# Spatial change descriptions

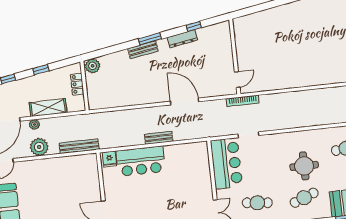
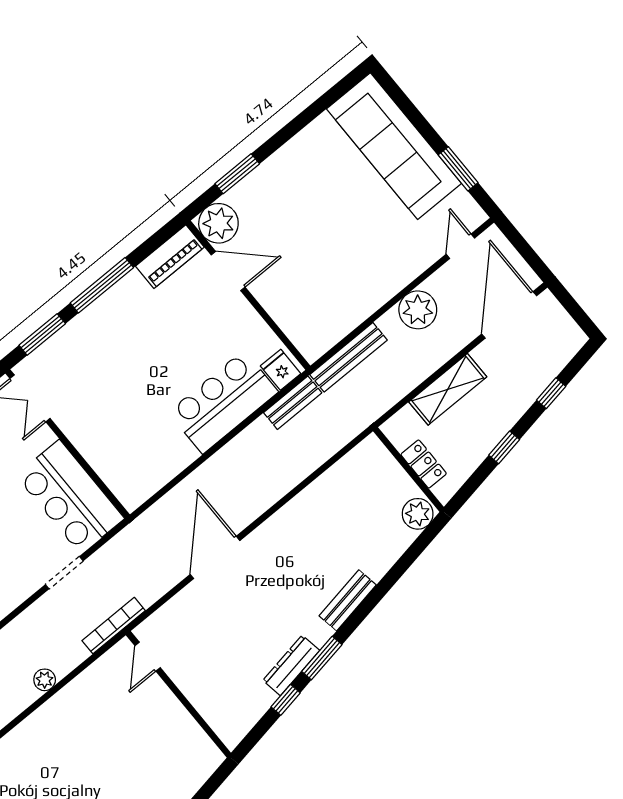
window: (150, 39) -> (322, 658), moved
door: (185, 102) -> (215, 557), swing flipped
plant: (34, 124) -> (45, 680), moved
bench: (159, 138) -> (293, 403), moved

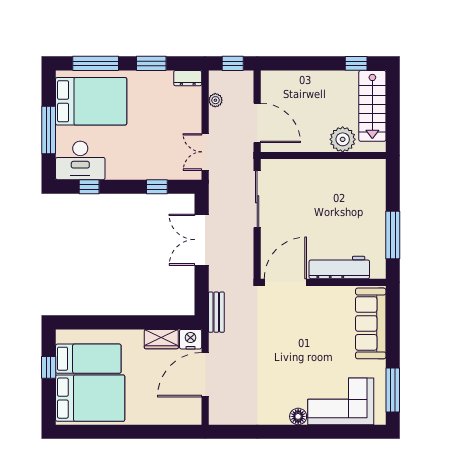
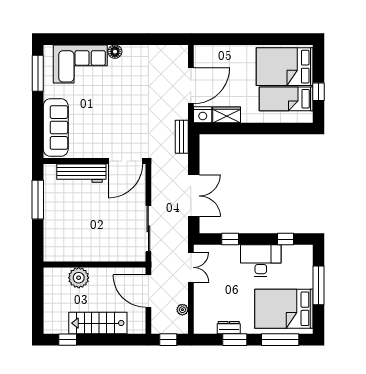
dresser: (188, 78) -> (229, 328), moved
stairs: (372, 106) -> (98, 323), moved, turned -90
desk: (80, 160) -> (261, 260), moved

# Instruction
Scan the entries for lines holding the string "moved", then copy every one of them.

# Task response
window: (150, 39) -> (322, 658), moved
plant: (34, 124) -> (45, 680), moved
bench: (159, 138) -> (293, 403), moved
dresser: (188, 78) -> (229, 328), moved
stairs: (372, 106) -> (98, 323), moved, turned -90
desk: (80, 160) -> (261, 260), moved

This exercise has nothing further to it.